[Information given]

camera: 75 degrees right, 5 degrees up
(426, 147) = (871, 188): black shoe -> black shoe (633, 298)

[/Information given]
[Information given]

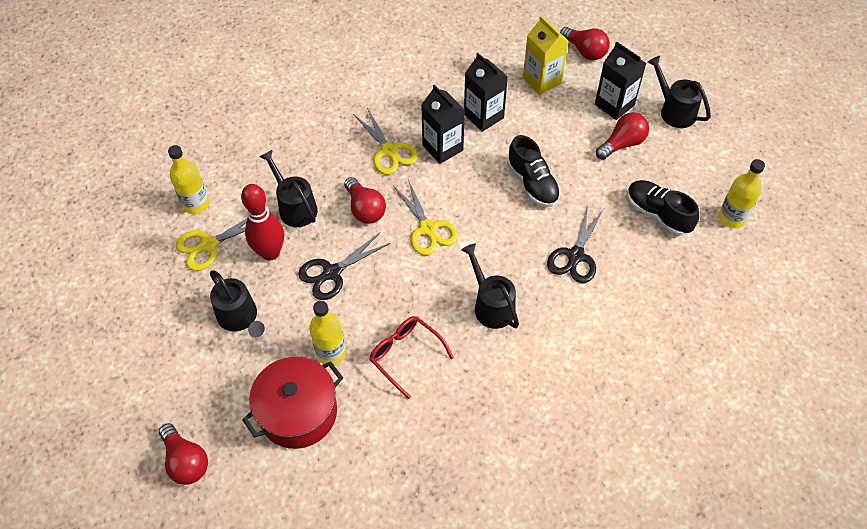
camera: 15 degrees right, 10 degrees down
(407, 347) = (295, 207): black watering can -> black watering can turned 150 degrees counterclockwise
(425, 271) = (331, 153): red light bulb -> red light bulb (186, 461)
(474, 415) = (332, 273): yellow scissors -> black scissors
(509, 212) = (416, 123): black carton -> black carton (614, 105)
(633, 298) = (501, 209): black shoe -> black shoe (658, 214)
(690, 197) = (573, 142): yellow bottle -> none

[/Information given]

### Directive
Beginning with the line that has "(407, 347) = (295, 207): black" and ending with the line that has "(690, 197) = (573, 142): yellow", set down the lines above exactly and include no others.

### Response to this exercise
(407, 347) = (295, 207): black watering can -> black watering can turned 150 degrees counterclockwise
(425, 271) = (331, 153): red light bulb -> red light bulb (186, 461)
(474, 415) = (332, 273): yellow scissors -> black scissors
(509, 212) = (416, 123): black carton -> black carton (614, 105)
(633, 298) = (501, 209): black shoe -> black shoe (658, 214)
(690, 197) = (573, 142): yellow bottle -> none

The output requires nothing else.